Please return all of the records verbatim, with the pictures omitted.

Top of RECORDS PROVIDED

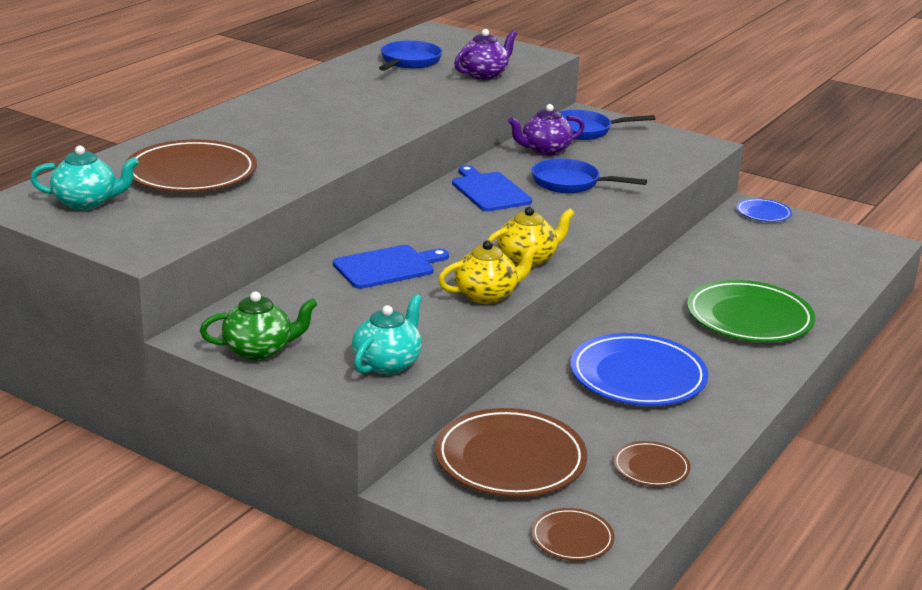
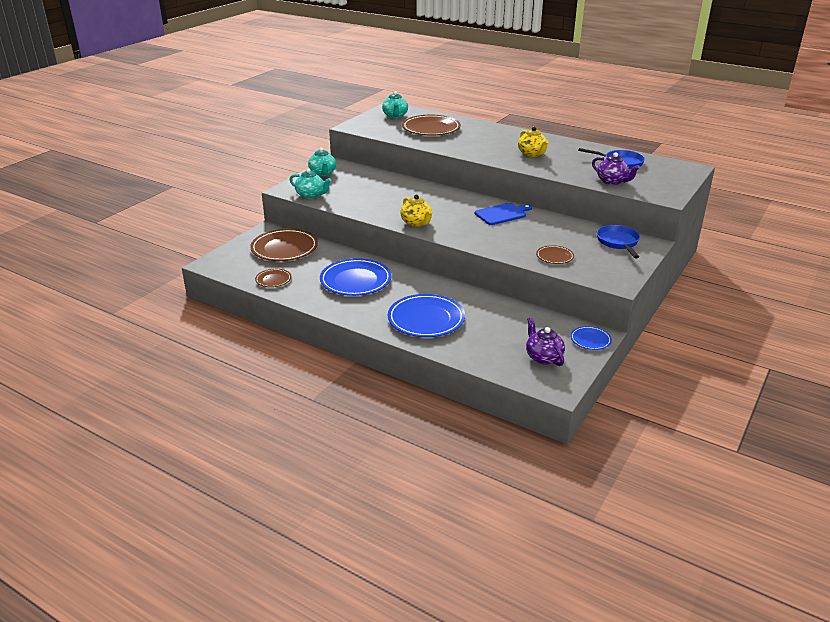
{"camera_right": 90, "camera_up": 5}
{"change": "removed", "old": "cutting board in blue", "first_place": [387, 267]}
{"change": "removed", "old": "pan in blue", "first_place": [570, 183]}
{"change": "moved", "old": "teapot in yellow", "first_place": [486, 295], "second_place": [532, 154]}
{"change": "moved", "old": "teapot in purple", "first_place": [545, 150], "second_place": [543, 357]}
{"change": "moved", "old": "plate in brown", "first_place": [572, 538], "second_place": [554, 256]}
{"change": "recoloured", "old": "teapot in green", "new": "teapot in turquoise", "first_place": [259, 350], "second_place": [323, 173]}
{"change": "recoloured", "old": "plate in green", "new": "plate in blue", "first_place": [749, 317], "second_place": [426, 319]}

Bottom of RECORDS PROVIDED

- TASK OUTPUT:
{"camera_right": 90, "camera_up": 5}
{"change": "removed", "old": "cutting board in blue", "first_place": [387, 267]}
{"change": "removed", "old": "pan in blue", "first_place": [570, 183]}
{"change": "moved", "old": "teapot in yellow", "first_place": [486, 295], "second_place": [532, 154]}
{"change": "moved", "old": "teapot in purple", "first_place": [545, 150], "second_place": [543, 357]}
{"change": "moved", "old": "plate in brown", "first_place": [572, 538], "second_place": [554, 256]}
{"change": "recoloured", "old": "teapot in green", "new": "teapot in turquoise", "first_place": [259, 350], "second_place": [323, 173]}
{"change": "recoloured", "old": "plate in green", "new": "plate in blue", "first_place": [749, 317], "second_place": [426, 319]}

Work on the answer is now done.